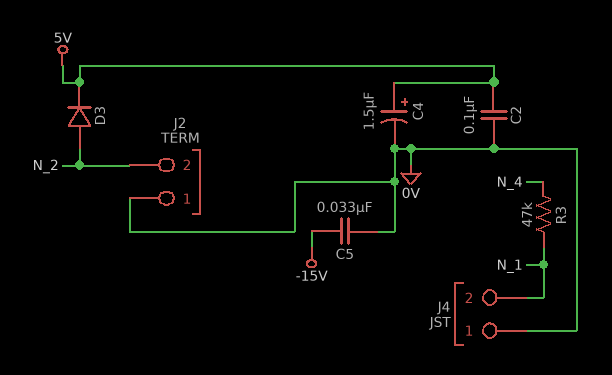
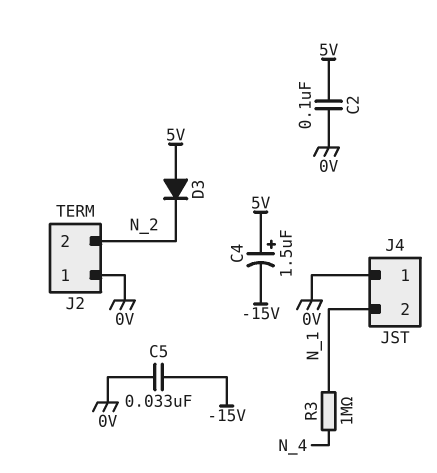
C4: 1.5uF (plus 5V, minus 0V) -> 1.5uF (plus 5V, minus -15V)
D3: diode (A N_2, K 5V) -> diode (A 5V, K N_2)
R3: 47k (N_1, N_4) -> 1M (N_1, N_4)

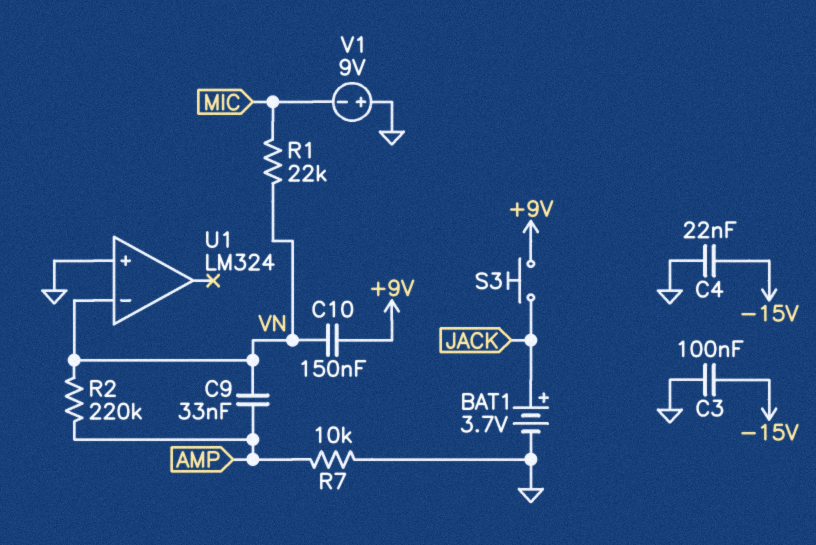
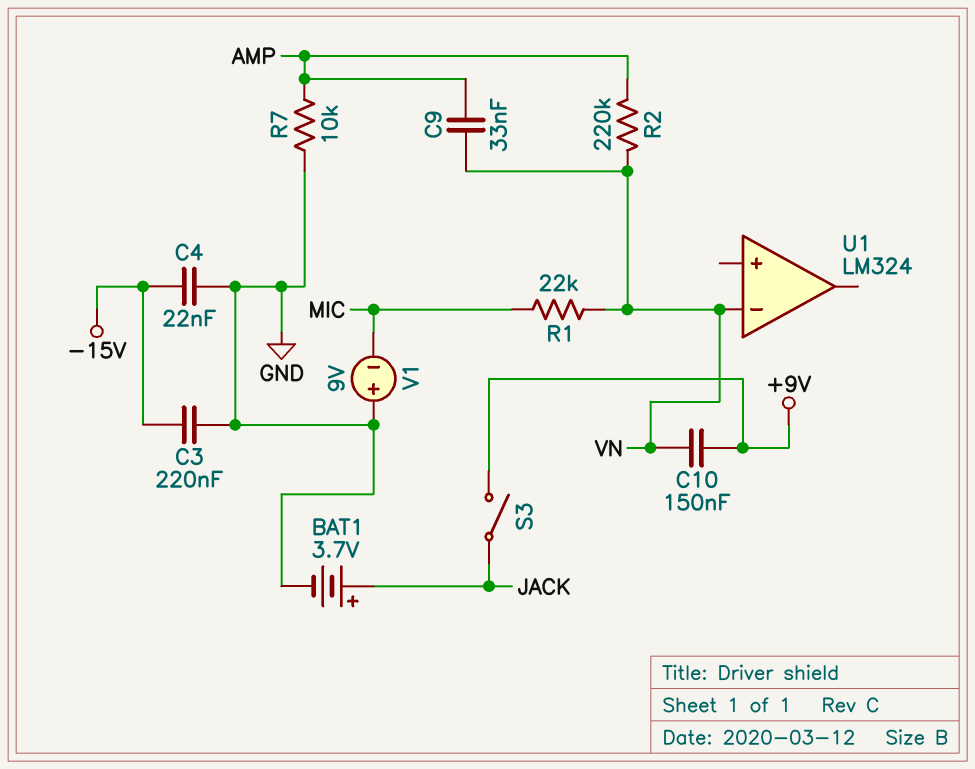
C3: 100nF (-15V, GND) -> 220nF (-15V, GND)
S3: button (+9V, JACK) -> switch (+9V, JACK)
U1 pin in+: GND -> none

════

◆ **Exercise instructions**:
What you return should match, exactly, the stretch of the listing above that runs from the line with "C3: 100nF (-15V, GND) -> 220nF (-15V, GND)" to its last line.

◆ **Worked solution**:
C3: 100nF (-15V, GND) -> 220nF (-15V, GND)
S3: button (+9V, JACK) -> switch (+9V, JACK)
U1 pin in+: GND -> none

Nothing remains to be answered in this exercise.